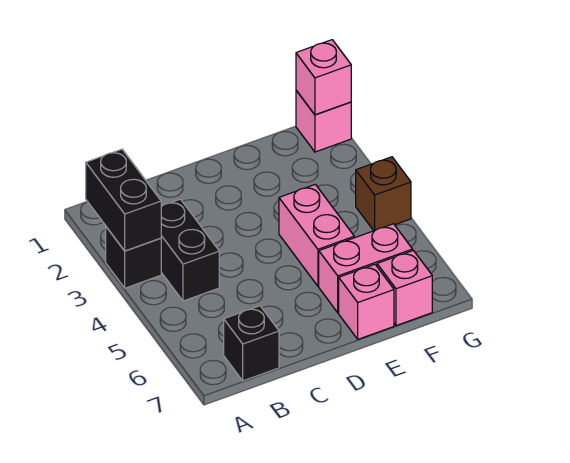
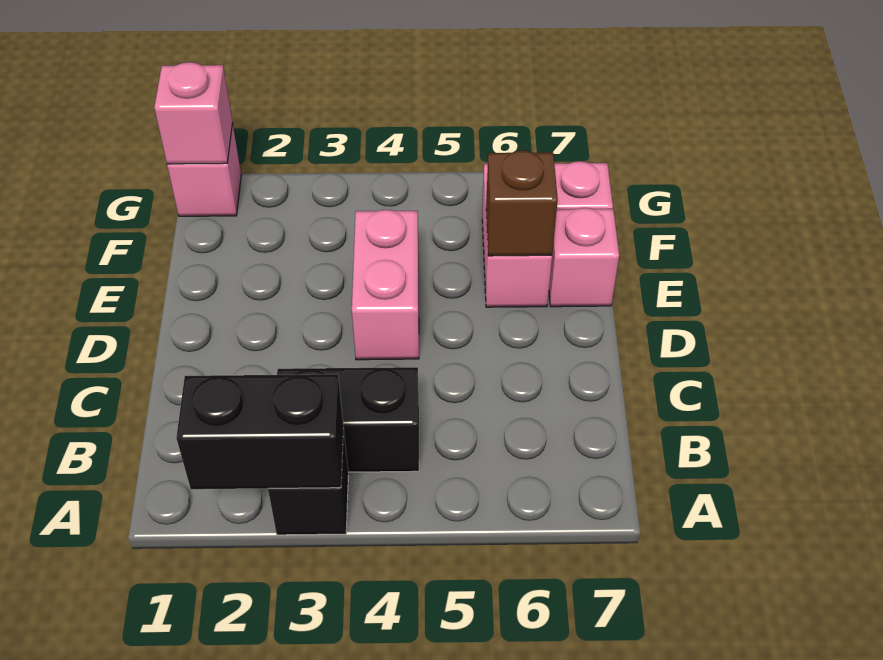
black brick B7 level 1 -> none
pink brick E4:E5 level 1 -> pink brick D4:E4 level 1
brown brick G4 level 1 -> brown brick E6 level 2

● **AIM OF THE EXERCISE**: Type the listing above out again exactly, and omit all pictures.

● **ANSWER BOX**:
black brick B7 level 1 -> none
pink brick E4:E5 level 1 -> pink brick D4:E4 level 1
brown brick G4 level 1 -> brown brick E6 level 2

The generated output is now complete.